◆ **DESCRIPTION OF THE TASK**: Once "camera: 50 degrees right, 10 degrees down" turns up in a line below, reproduce that line and those after it exactly, stopping after the line with "(563, 426) = (608, 459): yellow"; leave pictures out.

◆ **Spatial object tracking data**:
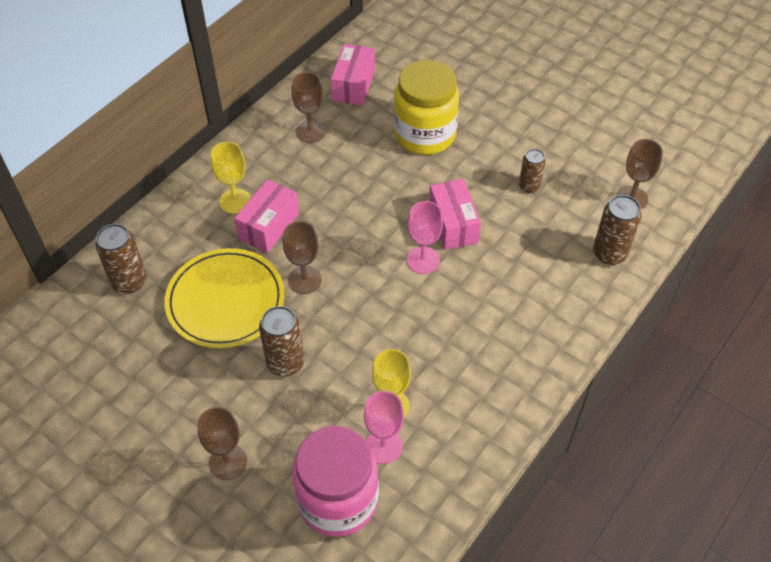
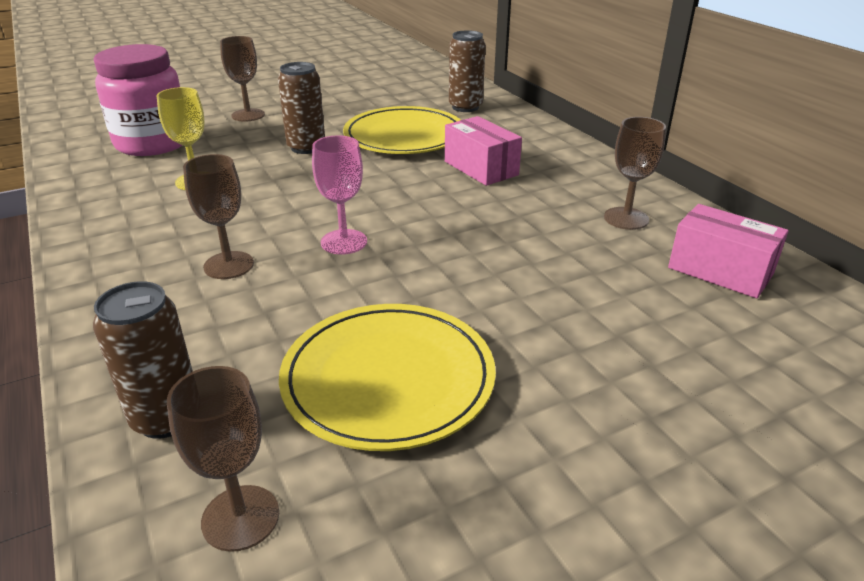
camera: 115 degrees right, 20 degrees down
(235, 201) = (531, 158): yellow goblet -> none
(304, 280) = (390, 172): brown goblet -> brown goblet (229, 265)
(384, 446) = (164, 169): pink goblet -> none
(424, 134) = (576, 306): yellow jar -> none
(453, 224) = (378, 279): pink box -> none
(529, 186) = (388, 379): brown can -> yellow plate

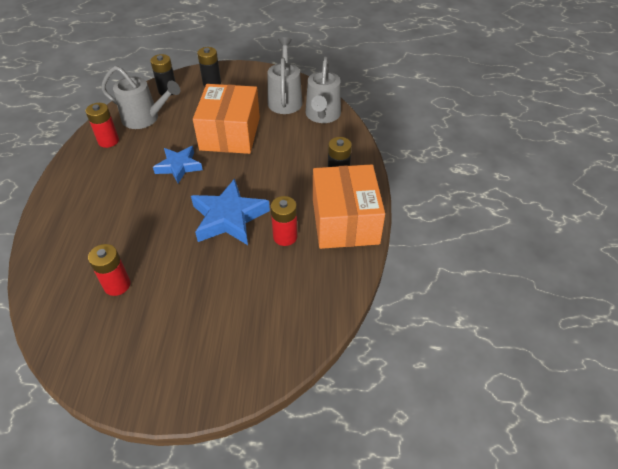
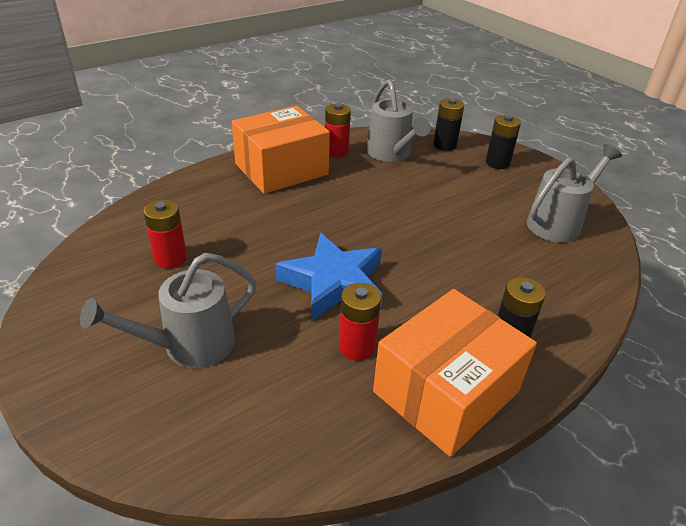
camera: 50 degrees right, 10 degrees down
(179, 166) = (359, 208): blue star -> none
(230, 133) = (449, 214): orange box -> orange box (281, 169)
(322, 116) = (583, 267): grey watering can -> grey watering can (188, 346)

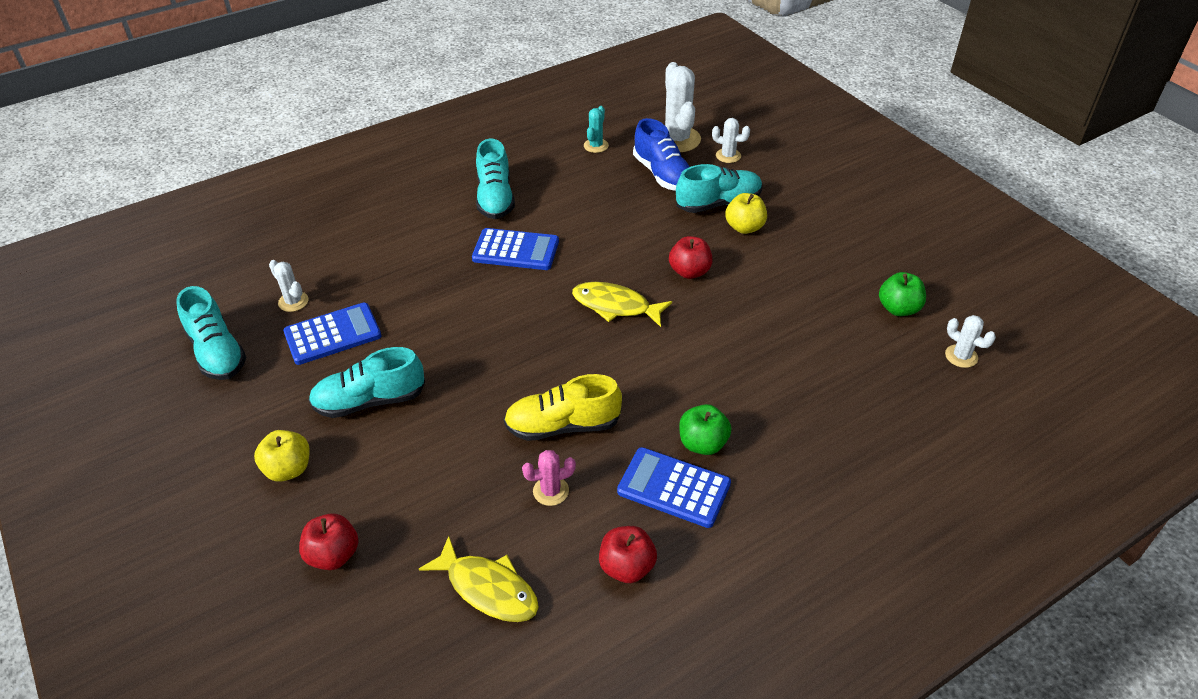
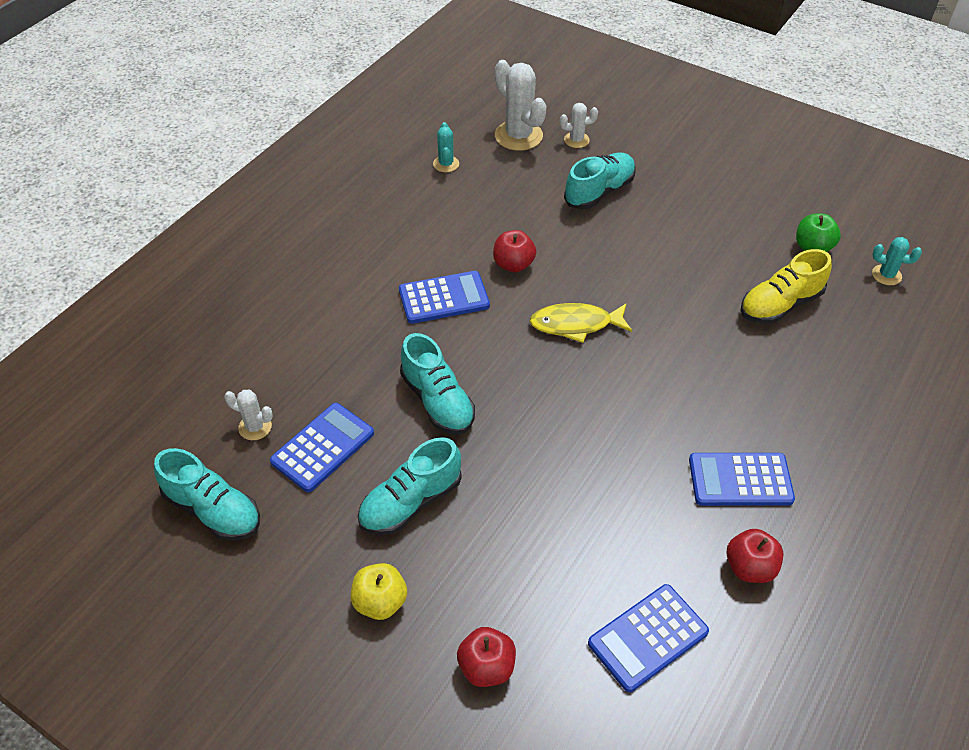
camera: 25 degrees left, 5 degrees up
(488, 588) = (648, 637): yellow fish -> blue calculator
(495, 198) = (385, 249): turquoise shoe -> turquoise shoe (437, 401)
(551, 491) = (639, 525): pink cactus -> none
(563, 426) = (608, 459): yellow shoe -> yellow shoe (780, 305)
(662, 174) = (529, 176): blue shoe -> none
(689, 272) = (618, 268): red apple -> red apple (513, 264)
(702, 444) = (737, 430): green apple -> none
(744, 227) = (638, 209): yellow apple -> none
(961, 356) = (886, 275): white cactus -> turquoise cactus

◆ **SOLUTION**:
camera: 50 degrees right, 10 degrees down
(179, 166) = (359, 208): blue star -> none
(230, 133) = (449, 214): orange box -> orange box (281, 169)
(322, 116) = (583, 267): grey watering can -> grey watering can (188, 346)

camera: 25 degrees left, 5 degrees up
(488, 588) = (648, 637): yellow fish -> blue calculator
(495, 198) = (385, 249): turquoise shoe -> turquoise shoe (437, 401)
(551, 491) = (639, 525): pink cactus -> none
(563, 426) = (608, 459): yellow shoe -> yellow shoe (780, 305)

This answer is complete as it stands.